ACTION ITEM
Give back exactly the line containing "(564, 60) = (822, 246): green" together with all the lines after it, ending at the final line below.

DATA RECORDS
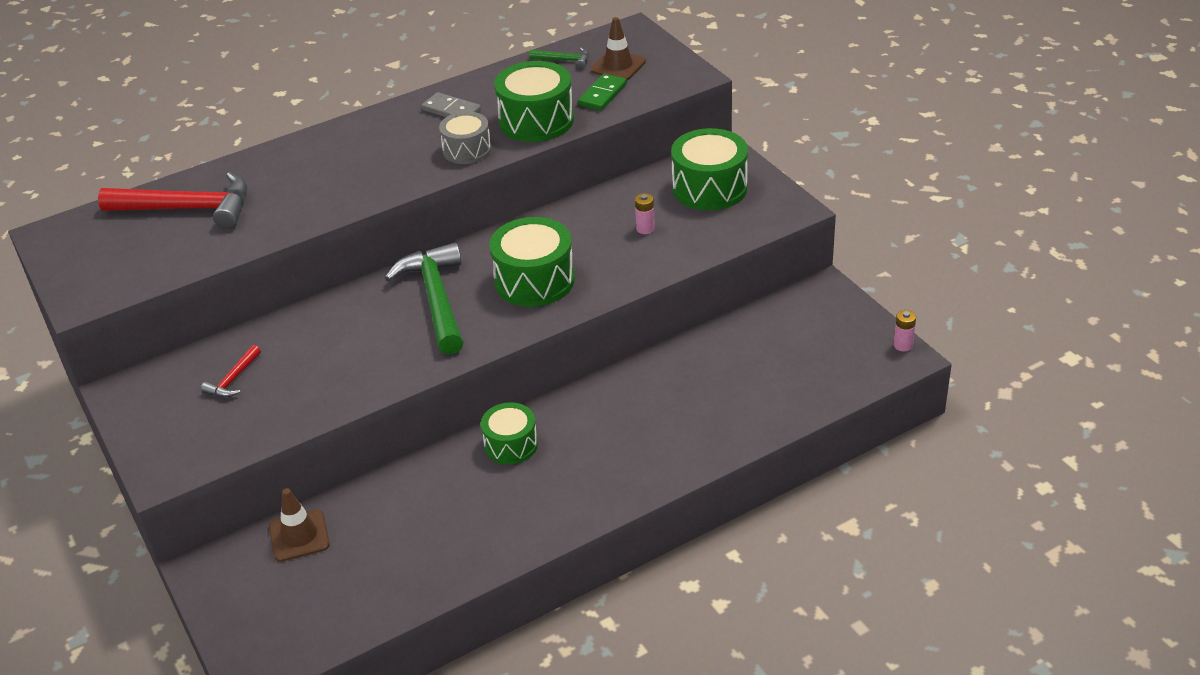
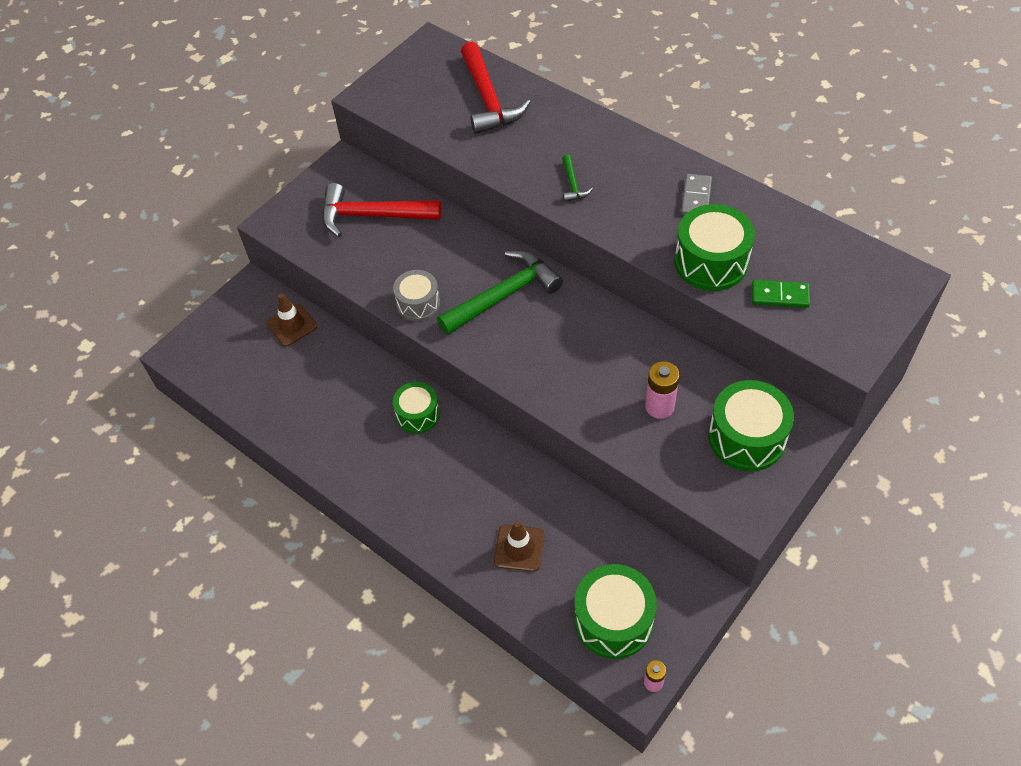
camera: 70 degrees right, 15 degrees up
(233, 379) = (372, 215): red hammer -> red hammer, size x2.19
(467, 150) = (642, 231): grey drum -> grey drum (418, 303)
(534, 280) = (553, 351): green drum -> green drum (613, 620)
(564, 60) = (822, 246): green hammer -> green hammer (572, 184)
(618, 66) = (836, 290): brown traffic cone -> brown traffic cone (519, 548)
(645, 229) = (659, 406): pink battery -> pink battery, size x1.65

EXERCISE OUTPUT
(564, 60) = (822, 246): green hammer -> green hammer (572, 184)
(618, 66) = (836, 290): brown traffic cone -> brown traffic cone (519, 548)
(645, 229) = (659, 406): pink battery -> pink battery, size x1.65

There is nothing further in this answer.